■ **Given data**

———

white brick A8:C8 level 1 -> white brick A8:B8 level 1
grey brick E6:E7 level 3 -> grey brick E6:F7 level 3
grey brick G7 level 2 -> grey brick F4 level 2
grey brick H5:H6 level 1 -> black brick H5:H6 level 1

———

■ **What the exercise asks**
A faithful copy of the whole listing is needed.

■ **Solution**
white brick A8:C8 level 1 -> white brick A8:B8 level 1
grey brick E6:E7 level 3 -> grey brick E6:F7 level 3
grey brick G7 level 2 -> grey brick F4 level 2
grey brick H5:H6 level 1 -> black brick H5:H6 level 1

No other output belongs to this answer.